» **About this exercise**
Where an entry contains a picture, omit the picture and repeat the rest exactly.

» **Data records**
_ _ _ _

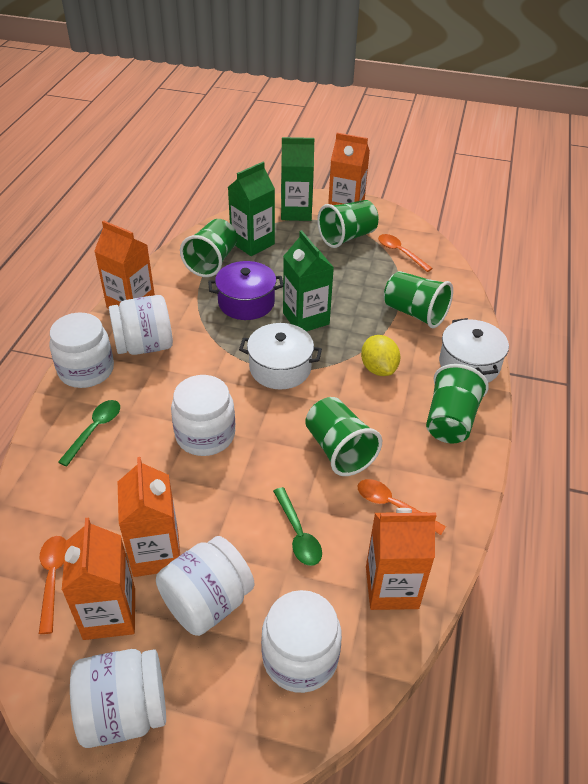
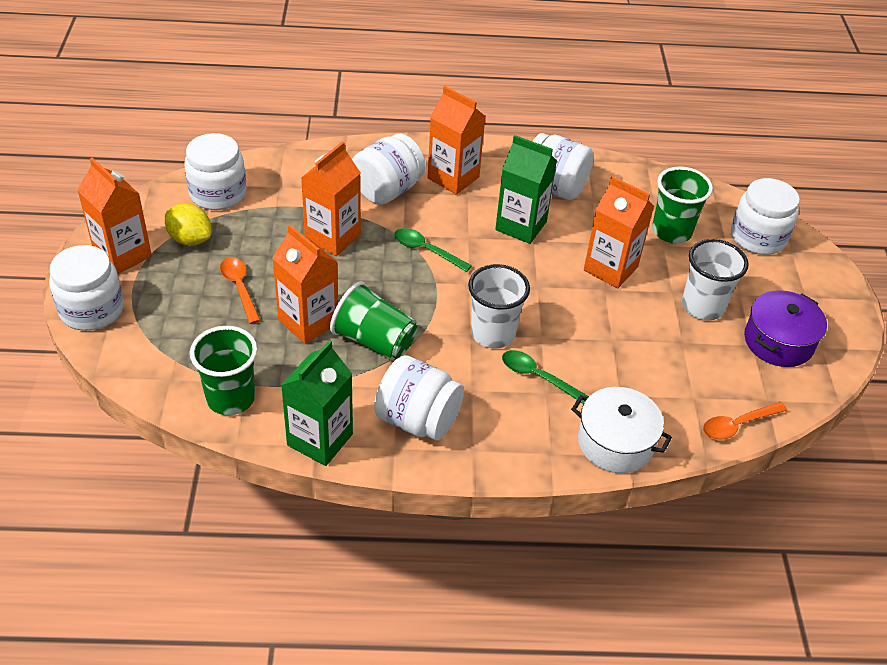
green carton: 3 -> 2
green cup: 5 -> 3
orange spoon: 3 -> 2
white cup: 0 -> 2
white pot: 2 -> 1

_ _ _ _

» **Exercise result**
green carton: 3 -> 2
green cup: 5 -> 3
orange spoon: 3 -> 2
white cup: 0 -> 2
white pot: 2 -> 1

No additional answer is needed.